What to do: Check each line of the data for "moved", then give the number of lines that have it, without any other words.
━━━ Provided information ━━━
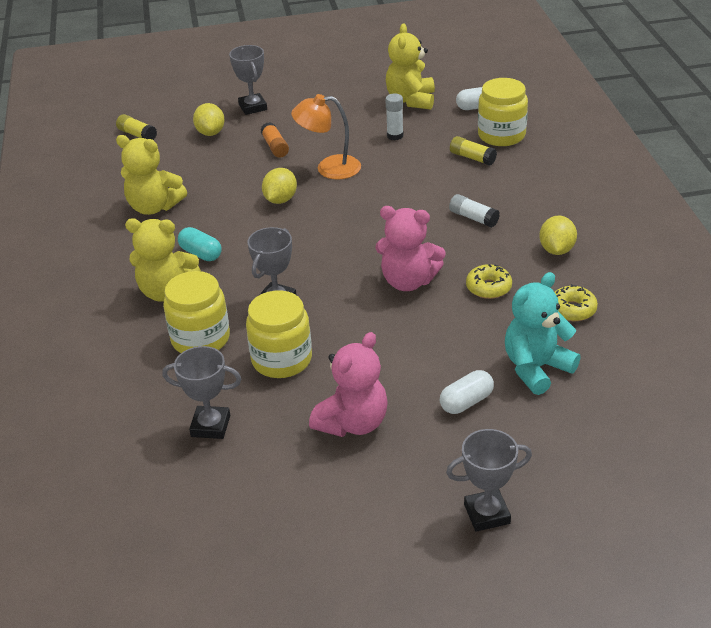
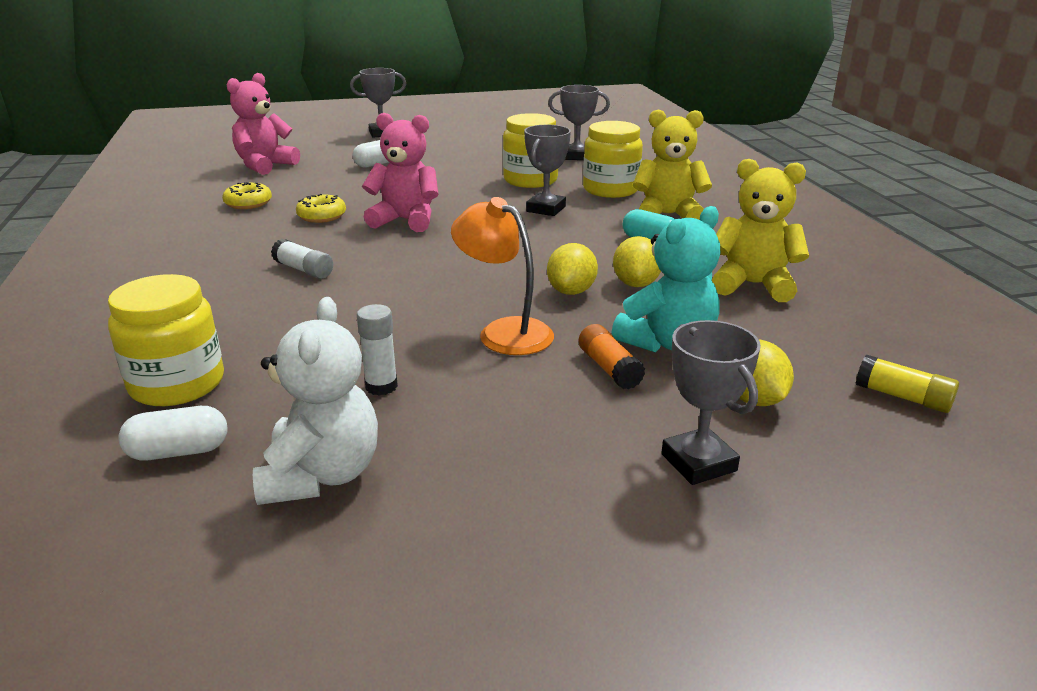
camera: 175 degrees right, 10 degrees down
orange lamp [291,94,361,179] -> orange lamp turned 135 degrees counterclockwise [451,197,554,355]
pink teddy bear [309,332,388,437] -> pink teddy bear moved to [227,73,300,175]
yellow teddy bear [386,23,435,110] -> white teddy bear [253,297,378,505]
yellow glue stick [450,136,497,166] -> none
turquoise teddy bear [505,272,581,395] -> turquoise teddy bear moved to [612,206,720,353]
yellow lemon [539,216,577,255] -> yellow lemon moved to [613,236,661,287]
━━━
Exercise output: 3